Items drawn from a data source

########

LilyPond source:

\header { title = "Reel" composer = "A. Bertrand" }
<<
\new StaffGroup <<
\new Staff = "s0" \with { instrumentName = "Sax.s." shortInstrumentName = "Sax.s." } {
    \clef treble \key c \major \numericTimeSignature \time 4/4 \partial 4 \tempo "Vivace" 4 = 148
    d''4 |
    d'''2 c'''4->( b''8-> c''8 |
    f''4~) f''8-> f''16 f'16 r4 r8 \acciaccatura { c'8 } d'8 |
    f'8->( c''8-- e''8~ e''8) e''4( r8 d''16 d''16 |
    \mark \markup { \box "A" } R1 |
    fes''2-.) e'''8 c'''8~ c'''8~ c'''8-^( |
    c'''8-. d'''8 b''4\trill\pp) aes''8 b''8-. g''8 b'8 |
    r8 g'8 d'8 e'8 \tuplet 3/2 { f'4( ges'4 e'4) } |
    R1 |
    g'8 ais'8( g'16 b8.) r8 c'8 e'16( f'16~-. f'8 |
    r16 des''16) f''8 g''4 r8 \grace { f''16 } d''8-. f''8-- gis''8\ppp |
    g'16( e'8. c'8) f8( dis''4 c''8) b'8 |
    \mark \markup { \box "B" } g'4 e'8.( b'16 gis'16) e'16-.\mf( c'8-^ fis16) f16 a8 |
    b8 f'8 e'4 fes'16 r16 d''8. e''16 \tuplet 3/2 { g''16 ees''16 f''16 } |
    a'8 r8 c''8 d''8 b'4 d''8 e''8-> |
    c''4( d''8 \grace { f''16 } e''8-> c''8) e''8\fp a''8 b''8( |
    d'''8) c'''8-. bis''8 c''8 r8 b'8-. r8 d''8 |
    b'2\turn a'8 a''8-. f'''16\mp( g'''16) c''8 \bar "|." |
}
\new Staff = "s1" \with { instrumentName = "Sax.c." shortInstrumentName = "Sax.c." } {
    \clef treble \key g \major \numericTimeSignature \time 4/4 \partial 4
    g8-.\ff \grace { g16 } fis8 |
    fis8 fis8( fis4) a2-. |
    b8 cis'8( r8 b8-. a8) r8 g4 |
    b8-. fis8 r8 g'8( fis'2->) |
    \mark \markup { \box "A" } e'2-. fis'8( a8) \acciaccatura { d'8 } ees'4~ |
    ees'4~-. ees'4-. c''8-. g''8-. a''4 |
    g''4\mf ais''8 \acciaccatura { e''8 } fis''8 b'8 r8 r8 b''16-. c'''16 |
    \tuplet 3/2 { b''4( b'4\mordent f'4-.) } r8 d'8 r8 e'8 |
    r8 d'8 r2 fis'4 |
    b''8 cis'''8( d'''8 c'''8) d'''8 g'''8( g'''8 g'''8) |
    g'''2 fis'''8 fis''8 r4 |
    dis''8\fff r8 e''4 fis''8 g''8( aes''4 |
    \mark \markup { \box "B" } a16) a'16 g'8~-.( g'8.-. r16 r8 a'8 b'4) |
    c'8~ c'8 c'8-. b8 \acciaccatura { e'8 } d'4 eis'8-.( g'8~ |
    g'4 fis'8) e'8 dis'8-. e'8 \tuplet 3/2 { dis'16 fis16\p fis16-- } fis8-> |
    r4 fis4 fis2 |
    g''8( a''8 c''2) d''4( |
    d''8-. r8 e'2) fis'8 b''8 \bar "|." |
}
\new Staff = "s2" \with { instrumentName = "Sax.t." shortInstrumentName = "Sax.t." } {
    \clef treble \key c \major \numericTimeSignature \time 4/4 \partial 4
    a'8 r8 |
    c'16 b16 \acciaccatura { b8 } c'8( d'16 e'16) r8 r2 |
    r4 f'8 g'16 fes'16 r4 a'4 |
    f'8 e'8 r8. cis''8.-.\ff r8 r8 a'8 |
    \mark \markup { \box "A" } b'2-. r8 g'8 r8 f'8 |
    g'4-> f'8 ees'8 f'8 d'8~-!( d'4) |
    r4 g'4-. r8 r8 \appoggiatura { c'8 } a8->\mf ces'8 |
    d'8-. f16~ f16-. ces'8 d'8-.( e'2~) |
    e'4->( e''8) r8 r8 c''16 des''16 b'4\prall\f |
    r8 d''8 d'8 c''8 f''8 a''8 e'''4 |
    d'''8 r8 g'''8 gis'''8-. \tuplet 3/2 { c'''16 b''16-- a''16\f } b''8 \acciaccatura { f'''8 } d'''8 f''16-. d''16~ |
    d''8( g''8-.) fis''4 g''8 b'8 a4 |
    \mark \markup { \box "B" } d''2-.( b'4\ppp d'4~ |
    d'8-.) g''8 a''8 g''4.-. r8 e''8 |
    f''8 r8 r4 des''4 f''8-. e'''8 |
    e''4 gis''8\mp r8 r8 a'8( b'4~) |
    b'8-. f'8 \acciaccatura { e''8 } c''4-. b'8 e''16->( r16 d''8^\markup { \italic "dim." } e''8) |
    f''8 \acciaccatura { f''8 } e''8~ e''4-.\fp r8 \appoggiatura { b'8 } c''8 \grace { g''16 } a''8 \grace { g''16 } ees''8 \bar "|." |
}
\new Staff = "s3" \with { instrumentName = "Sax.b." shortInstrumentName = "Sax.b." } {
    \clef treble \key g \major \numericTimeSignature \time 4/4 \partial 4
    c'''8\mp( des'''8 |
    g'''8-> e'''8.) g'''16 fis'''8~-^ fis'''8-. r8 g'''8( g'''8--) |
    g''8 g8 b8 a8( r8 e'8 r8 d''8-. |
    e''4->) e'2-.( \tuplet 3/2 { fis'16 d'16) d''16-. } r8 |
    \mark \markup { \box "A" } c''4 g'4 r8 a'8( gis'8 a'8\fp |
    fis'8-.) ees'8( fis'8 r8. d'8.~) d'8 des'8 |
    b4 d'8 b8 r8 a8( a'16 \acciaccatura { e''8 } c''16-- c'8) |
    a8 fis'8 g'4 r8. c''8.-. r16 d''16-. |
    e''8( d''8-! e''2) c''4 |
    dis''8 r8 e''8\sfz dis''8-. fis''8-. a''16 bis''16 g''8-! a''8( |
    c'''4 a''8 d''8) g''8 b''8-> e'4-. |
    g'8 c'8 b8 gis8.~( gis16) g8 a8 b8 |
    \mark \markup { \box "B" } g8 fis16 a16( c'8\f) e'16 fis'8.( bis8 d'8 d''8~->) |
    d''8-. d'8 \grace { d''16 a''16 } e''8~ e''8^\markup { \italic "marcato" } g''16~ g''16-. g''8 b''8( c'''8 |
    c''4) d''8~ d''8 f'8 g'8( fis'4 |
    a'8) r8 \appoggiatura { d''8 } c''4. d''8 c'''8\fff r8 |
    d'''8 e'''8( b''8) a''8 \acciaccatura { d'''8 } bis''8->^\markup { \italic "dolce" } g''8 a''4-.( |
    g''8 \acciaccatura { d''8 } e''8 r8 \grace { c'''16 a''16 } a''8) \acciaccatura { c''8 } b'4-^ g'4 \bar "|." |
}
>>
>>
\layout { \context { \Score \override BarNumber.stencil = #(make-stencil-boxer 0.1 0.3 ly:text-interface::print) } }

########

→ **WHAT NEEDS TO BE DONE**
Show each line of the records in which the word "treble" occurs.

→ **TASK RESPONSE**
    \clef treble \key c \major \numericTimeSignature \time 4/4 \partial 4 \tempo "Vivace" 4 = 148
    \clef treble \key g \major \numericTimeSignature \time 4/4 \partial 4
    \clef treble \key c \major \numericTimeSignature \time 4/4 \partial 4
    \clef treble \key g \major \numericTimeSignature \time 4/4 \partial 4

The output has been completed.